**Your goal**
For each line of the listing below that contains the string "square", copy the line.

**Records to process**
=== Section Start ===
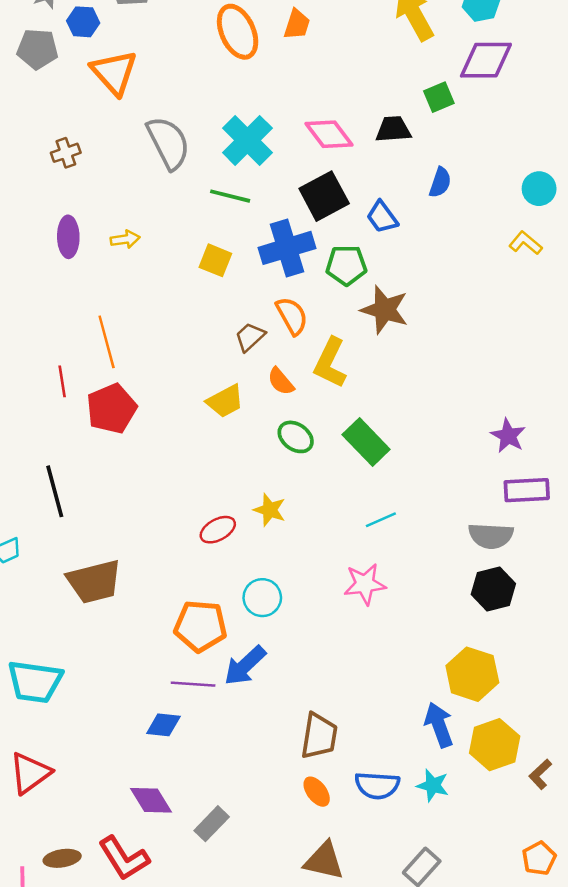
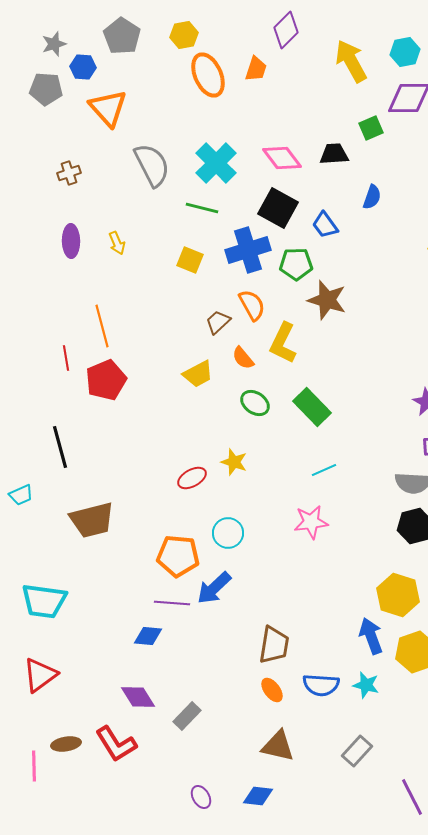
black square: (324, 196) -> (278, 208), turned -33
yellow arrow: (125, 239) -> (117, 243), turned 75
=== Section End ===
=== Section Start ===
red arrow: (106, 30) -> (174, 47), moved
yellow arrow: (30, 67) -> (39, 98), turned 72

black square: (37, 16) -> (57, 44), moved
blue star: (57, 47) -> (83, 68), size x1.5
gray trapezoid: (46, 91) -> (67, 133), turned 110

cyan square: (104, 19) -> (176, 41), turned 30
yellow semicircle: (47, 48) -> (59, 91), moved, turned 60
=== Section End ===
**Problem solution**
black square: (324, 196) -> (278, 208), turned -33
black square: (37, 16) -> (57, 44), moved
cyan square: (104, 19) -> (176, 41), turned 30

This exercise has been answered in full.